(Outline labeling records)
──────────────────────────────
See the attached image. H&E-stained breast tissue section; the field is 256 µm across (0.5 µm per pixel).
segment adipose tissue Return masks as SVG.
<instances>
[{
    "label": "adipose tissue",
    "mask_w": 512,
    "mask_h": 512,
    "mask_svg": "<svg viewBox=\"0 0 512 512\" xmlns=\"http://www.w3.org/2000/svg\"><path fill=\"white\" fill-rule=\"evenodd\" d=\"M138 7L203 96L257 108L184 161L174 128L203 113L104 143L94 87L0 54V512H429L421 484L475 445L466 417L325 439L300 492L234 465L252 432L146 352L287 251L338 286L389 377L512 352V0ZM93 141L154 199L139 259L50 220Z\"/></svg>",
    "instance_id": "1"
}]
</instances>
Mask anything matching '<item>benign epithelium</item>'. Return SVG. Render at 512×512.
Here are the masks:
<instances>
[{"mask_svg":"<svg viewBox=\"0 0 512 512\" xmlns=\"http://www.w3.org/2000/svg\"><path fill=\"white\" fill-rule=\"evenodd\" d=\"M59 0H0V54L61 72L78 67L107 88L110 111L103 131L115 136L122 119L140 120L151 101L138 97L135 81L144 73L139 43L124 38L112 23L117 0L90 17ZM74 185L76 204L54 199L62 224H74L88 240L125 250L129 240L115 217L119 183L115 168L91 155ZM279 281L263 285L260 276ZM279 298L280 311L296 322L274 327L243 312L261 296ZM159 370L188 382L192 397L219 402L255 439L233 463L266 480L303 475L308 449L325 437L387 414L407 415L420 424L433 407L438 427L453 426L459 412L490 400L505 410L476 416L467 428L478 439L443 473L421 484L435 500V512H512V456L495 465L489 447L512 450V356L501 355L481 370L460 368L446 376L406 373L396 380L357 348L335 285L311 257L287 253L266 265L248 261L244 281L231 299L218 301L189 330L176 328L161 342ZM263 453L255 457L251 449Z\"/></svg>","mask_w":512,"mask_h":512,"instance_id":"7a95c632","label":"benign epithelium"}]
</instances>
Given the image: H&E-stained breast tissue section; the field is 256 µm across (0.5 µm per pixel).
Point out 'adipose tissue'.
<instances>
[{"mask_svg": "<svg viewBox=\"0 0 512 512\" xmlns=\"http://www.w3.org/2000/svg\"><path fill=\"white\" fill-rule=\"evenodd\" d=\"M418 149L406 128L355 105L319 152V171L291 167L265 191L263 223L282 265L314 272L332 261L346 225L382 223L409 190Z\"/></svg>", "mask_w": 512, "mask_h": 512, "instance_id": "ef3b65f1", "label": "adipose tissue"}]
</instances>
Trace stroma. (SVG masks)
──────────────────────────────
* Problem *
Please repeat the listing above in full and exactly.

* Full solution *
See the attached image. H&E-stained breast tissue section; the field is 256 µm across (0.5 µm per pixel).
segment adipose tissue Return masks as SVG.
<instances>
[{
    "label": "adipose tissue",
    "mask_w": 512,
    "mask_h": 512,
    "mask_svg": "<svg viewBox=\"0 0 512 512\" xmlns=\"http://www.w3.org/2000/svg\"><path fill=\"white\" fill-rule=\"evenodd\" d=\"M138 7L203 96L257 108L184 161L174 128L203 113L104 143L94 87L0 54V512H429L421 484L475 445L466 417L325 439L300 492L234 465L252 432L146 352L287 251L338 286L389 377L512 352V0ZM93 141L154 199L139 259L50 220Z\"/></svg>",
    "instance_id": "1"
}]
</instances>
Mask anything matching '<item>benign epithelium</item>'. Return SVG. Render at 512×512.
Here are the masks:
<instances>
[{"mask_svg":"<svg viewBox=\"0 0 512 512\" xmlns=\"http://www.w3.org/2000/svg\"><path fill=\"white\" fill-rule=\"evenodd\" d=\"M59 0H0V54L61 72L78 67L107 88L110 111L103 131L115 136L122 119L140 120L151 101L138 97L135 81L144 73L139 43L124 38L112 23L117 0L90 17ZM74 185L76 204L54 199L62 224H74L88 240L125 250L129 240L115 217L119 183L115 168L91 155ZM279 281L263 285L260 276ZM279 298L280 311L296 322L274 327L243 312L261 296ZM159 370L188 382L192 397L219 402L255 439L233 463L266 480L303 475L308 449L325 437L387 414L407 415L420 424L433 407L438 427L453 426L459 412L490 400L505 410L476 416L467 428L478 439L443 473L421 484L435 500V512H512V456L495 465L489 447L512 450V356L501 355L481 370L460 368L446 376L406 373L396 380L357 348L335 285L311 257L287 253L266 265L248 261L244 281L231 299L218 301L189 330L176 328L161 342ZM263 453L255 457L251 449Z\"/></svg>","mask_w":512,"mask_h":512,"instance_id":"7a95c632","label":"benign epithelium"}]
</instances>
Given the image: H&E-stained breast tissue section; the field is 256 µm across (0.5 µm per pixel).
Point out 'adipose tissue'.
<instances>
[{"mask_svg": "<svg viewBox=\"0 0 512 512\" xmlns=\"http://www.w3.org/2000/svg\"><path fill=\"white\" fill-rule=\"evenodd\" d=\"M418 149L406 128L355 105L319 152V171L291 167L265 191L263 223L282 265L314 272L332 261L346 225L382 223L409 190Z\"/></svg>", "mask_w": 512, "mask_h": 512, "instance_id": "ef3b65f1", "label": "adipose tissue"}]
</instances>
Trace stroma. (SVG masks)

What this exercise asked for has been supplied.